* _To do_
Could you print the data that follows exactly as given?

* _Information shown_
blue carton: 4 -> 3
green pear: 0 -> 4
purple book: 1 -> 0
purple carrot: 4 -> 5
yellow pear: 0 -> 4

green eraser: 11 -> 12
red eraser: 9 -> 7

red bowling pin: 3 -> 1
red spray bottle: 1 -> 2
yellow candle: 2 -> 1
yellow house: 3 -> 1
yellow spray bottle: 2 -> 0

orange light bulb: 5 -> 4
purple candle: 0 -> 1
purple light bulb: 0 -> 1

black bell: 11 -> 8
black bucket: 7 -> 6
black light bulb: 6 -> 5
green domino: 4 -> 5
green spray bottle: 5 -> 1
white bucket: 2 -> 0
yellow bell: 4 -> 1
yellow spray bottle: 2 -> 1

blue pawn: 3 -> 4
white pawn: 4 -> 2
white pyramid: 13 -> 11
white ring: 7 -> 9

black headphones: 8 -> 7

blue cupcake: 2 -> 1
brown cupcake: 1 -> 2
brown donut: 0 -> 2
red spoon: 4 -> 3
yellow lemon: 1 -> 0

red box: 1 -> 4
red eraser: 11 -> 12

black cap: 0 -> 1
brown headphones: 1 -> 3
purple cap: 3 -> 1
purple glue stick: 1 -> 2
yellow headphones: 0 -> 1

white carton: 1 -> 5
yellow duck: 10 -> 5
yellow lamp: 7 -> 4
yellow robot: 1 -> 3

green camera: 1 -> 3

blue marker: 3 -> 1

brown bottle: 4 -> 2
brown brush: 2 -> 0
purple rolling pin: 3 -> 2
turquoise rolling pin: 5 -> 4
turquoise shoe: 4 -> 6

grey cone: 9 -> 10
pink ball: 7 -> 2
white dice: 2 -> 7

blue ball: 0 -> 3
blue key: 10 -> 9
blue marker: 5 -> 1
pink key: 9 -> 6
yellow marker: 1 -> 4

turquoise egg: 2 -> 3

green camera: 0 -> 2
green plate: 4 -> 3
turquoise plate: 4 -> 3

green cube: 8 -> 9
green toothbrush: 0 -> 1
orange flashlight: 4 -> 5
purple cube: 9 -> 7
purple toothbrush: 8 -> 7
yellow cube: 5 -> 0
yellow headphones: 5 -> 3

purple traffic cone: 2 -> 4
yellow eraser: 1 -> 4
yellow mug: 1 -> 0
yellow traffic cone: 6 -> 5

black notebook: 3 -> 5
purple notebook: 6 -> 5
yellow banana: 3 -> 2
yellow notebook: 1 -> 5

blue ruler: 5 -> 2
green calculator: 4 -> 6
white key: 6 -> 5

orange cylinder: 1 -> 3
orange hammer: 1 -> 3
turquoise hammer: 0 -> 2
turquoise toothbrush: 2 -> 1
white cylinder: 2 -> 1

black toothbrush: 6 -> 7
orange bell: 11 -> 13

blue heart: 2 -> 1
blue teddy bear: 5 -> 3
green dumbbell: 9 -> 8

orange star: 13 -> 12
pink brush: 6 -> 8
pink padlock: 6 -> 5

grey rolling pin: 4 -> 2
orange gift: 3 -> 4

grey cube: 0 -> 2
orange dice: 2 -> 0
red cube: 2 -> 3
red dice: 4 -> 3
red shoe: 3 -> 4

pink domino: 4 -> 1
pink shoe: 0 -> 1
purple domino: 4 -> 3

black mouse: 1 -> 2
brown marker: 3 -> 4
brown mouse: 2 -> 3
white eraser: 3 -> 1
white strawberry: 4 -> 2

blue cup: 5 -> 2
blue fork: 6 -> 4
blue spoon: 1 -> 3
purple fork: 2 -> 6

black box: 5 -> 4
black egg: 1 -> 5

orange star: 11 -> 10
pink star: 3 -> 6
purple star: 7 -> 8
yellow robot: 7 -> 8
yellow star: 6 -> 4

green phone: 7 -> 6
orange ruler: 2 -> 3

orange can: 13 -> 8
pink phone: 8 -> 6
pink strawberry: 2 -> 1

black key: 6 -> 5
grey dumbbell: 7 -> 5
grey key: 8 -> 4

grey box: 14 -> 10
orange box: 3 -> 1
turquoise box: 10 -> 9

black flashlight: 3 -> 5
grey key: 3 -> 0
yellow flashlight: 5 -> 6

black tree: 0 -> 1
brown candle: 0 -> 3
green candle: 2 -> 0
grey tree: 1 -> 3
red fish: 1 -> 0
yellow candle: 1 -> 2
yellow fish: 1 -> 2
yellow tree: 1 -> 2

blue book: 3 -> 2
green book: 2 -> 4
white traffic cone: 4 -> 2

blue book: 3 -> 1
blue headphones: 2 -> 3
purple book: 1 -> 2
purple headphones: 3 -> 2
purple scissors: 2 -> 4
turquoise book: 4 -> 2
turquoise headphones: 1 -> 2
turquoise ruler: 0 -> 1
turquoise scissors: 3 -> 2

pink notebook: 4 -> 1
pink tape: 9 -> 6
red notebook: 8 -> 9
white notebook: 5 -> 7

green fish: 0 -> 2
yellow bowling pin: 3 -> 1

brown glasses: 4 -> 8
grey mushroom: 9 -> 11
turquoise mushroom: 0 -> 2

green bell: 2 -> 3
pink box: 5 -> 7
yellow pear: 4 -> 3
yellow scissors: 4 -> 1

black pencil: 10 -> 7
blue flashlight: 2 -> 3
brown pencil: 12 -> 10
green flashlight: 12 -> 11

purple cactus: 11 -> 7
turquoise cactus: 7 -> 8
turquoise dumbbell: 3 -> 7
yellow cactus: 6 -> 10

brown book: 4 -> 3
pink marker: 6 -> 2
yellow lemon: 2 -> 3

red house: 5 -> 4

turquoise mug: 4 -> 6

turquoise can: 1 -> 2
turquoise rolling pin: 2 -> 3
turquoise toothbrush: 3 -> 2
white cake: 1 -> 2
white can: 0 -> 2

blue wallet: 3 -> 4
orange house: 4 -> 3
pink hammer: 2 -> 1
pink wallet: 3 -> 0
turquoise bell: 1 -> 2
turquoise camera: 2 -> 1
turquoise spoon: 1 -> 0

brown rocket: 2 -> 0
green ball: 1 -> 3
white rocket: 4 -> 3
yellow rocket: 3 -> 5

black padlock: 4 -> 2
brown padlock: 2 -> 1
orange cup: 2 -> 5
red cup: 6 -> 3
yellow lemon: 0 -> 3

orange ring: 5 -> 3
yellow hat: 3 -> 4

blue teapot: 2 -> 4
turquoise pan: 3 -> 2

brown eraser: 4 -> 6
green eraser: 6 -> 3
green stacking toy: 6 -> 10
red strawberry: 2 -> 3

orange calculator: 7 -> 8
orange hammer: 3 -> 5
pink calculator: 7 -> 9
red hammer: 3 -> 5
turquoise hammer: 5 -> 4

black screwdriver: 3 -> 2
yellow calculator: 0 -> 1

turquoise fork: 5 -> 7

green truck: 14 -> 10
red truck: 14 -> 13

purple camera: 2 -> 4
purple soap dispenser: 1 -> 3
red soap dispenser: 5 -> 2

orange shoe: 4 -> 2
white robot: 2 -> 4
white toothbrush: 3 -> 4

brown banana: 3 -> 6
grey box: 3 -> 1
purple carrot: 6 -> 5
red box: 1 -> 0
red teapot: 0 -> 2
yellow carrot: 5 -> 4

* _Written response_
blue carton: 4 -> 3
green pear: 0 -> 4
purple book: 1 -> 0
purple carrot: 4 -> 5
yellow pear: 0 -> 4

green eraser: 11 -> 12
red eraser: 9 -> 7

red bowling pin: 3 -> 1
red spray bottle: 1 -> 2
yellow candle: 2 -> 1
yellow house: 3 -> 1
yellow spray bottle: 2 -> 0

orange light bulb: 5 -> 4
purple candle: 0 -> 1
purple light bulb: 0 -> 1

black bell: 11 -> 8
black bucket: 7 -> 6
black light bulb: 6 -> 5
green domino: 4 -> 5
green spray bottle: 5 -> 1
white bucket: 2 -> 0
yellow bell: 4 -> 1
yellow spray bottle: 2 -> 1

blue pawn: 3 -> 4
white pawn: 4 -> 2
white pyramid: 13 -> 11
white ring: 7 -> 9

black headphones: 8 -> 7

blue cupcake: 2 -> 1
brown cupcake: 1 -> 2
brown donut: 0 -> 2
red spoon: 4 -> 3
yellow lemon: 1 -> 0

red box: 1 -> 4
red eraser: 11 -> 12

black cap: 0 -> 1
brown headphones: 1 -> 3
purple cap: 3 -> 1
purple glue stick: 1 -> 2
yellow headphones: 0 -> 1

white carton: 1 -> 5
yellow duck: 10 -> 5
yellow lamp: 7 -> 4
yellow robot: 1 -> 3

green camera: 1 -> 3

blue marker: 3 -> 1

brown bottle: 4 -> 2
brown brush: 2 -> 0
purple rolling pin: 3 -> 2
turquoise rolling pin: 5 -> 4
turquoise shoe: 4 -> 6

grey cone: 9 -> 10
pink ball: 7 -> 2
white dice: 2 -> 7

blue ball: 0 -> 3
blue key: 10 -> 9
blue marker: 5 -> 1
pink key: 9 -> 6
yellow marker: 1 -> 4

turquoise egg: 2 -> 3

green camera: 0 -> 2
green plate: 4 -> 3
turquoise plate: 4 -> 3

green cube: 8 -> 9
green toothbrush: 0 -> 1
orange flashlight: 4 -> 5
purple cube: 9 -> 7
purple toothbrush: 8 -> 7
yellow cube: 5 -> 0
yellow headphones: 5 -> 3

purple traffic cone: 2 -> 4
yellow eraser: 1 -> 4
yellow mug: 1 -> 0
yellow traffic cone: 6 -> 5

black notebook: 3 -> 5
purple notebook: 6 -> 5
yellow banana: 3 -> 2
yellow notebook: 1 -> 5

blue ruler: 5 -> 2
green calculator: 4 -> 6
white key: 6 -> 5

orange cylinder: 1 -> 3
orange hammer: 1 -> 3
turquoise hammer: 0 -> 2
turquoise toothbrush: 2 -> 1
white cylinder: 2 -> 1

black toothbrush: 6 -> 7
orange bell: 11 -> 13

blue heart: 2 -> 1
blue teddy bear: 5 -> 3
green dumbbell: 9 -> 8

orange star: 13 -> 12
pink brush: 6 -> 8
pink padlock: 6 -> 5

grey rolling pin: 4 -> 2
orange gift: 3 -> 4

grey cube: 0 -> 2
orange dice: 2 -> 0
red cube: 2 -> 3
red dice: 4 -> 3
red shoe: 3 -> 4

pink domino: 4 -> 1
pink shoe: 0 -> 1
purple domino: 4 -> 3

black mouse: 1 -> 2
brown marker: 3 -> 4
brown mouse: 2 -> 3
white eraser: 3 -> 1
white strawberry: 4 -> 2

blue cup: 5 -> 2
blue fork: 6 -> 4
blue spoon: 1 -> 3
purple fork: 2 -> 6

black box: 5 -> 4
black egg: 1 -> 5

orange star: 11 -> 10
pink star: 3 -> 6
purple star: 7 -> 8
yellow robot: 7 -> 8
yellow star: 6 -> 4

green phone: 7 -> 6
orange ruler: 2 -> 3

orange can: 13 -> 8
pink phone: 8 -> 6
pink strawberry: 2 -> 1

black key: 6 -> 5
grey dumbbell: 7 -> 5
grey key: 8 -> 4

grey box: 14 -> 10
orange box: 3 -> 1
turquoise box: 10 -> 9

black flashlight: 3 -> 5
grey key: 3 -> 0
yellow flashlight: 5 -> 6

black tree: 0 -> 1
brown candle: 0 -> 3
green candle: 2 -> 0
grey tree: 1 -> 3
red fish: 1 -> 0
yellow candle: 1 -> 2
yellow fish: 1 -> 2
yellow tree: 1 -> 2

blue book: 3 -> 2
green book: 2 -> 4
white traffic cone: 4 -> 2

blue book: 3 -> 1
blue headphones: 2 -> 3
purple book: 1 -> 2
purple headphones: 3 -> 2
purple scissors: 2 -> 4
turquoise book: 4 -> 2
turquoise headphones: 1 -> 2
turquoise ruler: 0 -> 1
turquoise scissors: 3 -> 2

pink notebook: 4 -> 1
pink tape: 9 -> 6
red notebook: 8 -> 9
white notebook: 5 -> 7

green fish: 0 -> 2
yellow bowling pin: 3 -> 1

brown glasses: 4 -> 8
grey mushroom: 9 -> 11
turquoise mushroom: 0 -> 2

green bell: 2 -> 3
pink box: 5 -> 7
yellow pear: 4 -> 3
yellow scissors: 4 -> 1

black pencil: 10 -> 7
blue flashlight: 2 -> 3
brown pencil: 12 -> 10
green flashlight: 12 -> 11

purple cactus: 11 -> 7
turquoise cactus: 7 -> 8
turquoise dumbbell: 3 -> 7
yellow cactus: 6 -> 10

brown book: 4 -> 3
pink marker: 6 -> 2
yellow lemon: 2 -> 3

red house: 5 -> 4

turquoise mug: 4 -> 6

turquoise can: 1 -> 2
turquoise rolling pin: 2 -> 3
turquoise toothbrush: 3 -> 2
white cake: 1 -> 2
white can: 0 -> 2

blue wallet: 3 -> 4
orange house: 4 -> 3
pink hammer: 2 -> 1
pink wallet: 3 -> 0
turquoise bell: 1 -> 2
turquoise camera: 2 -> 1
turquoise spoon: 1 -> 0

brown rocket: 2 -> 0
green ball: 1 -> 3
white rocket: 4 -> 3
yellow rocket: 3 -> 5

black padlock: 4 -> 2
brown padlock: 2 -> 1
orange cup: 2 -> 5
red cup: 6 -> 3
yellow lemon: 0 -> 3

orange ring: 5 -> 3
yellow hat: 3 -> 4

blue teapot: 2 -> 4
turquoise pan: 3 -> 2

brown eraser: 4 -> 6
green eraser: 6 -> 3
green stacking toy: 6 -> 10
red strawberry: 2 -> 3

orange calculator: 7 -> 8
orange hammer: 3 -> 5
pink calculator: 7 -> 9
red hammer: 3 -> 5
turquoise hammer: 5 -> 4

black screwdriver: 3 -> 2
yellow calculator: 0 -> 1

turquoise fork: 5 -> 7

green truck: 14 -> 10
red truck: 14 -> 13

purple camera: 2 -> 4
purple soap dispenser: 1 -> 3
red soap dispenser: 5 -> 2

orange shoe: 4 -> 2
white robot: 2 -> 4
white toothbrush: 3 -> 4

brown banana: 3 -> 6
grey box: 3 -> 1
purple carrot: 6 -> 5
red box: 1 -> 0
red teapot: 0 -> 2
yellow carrot: 5 -> 4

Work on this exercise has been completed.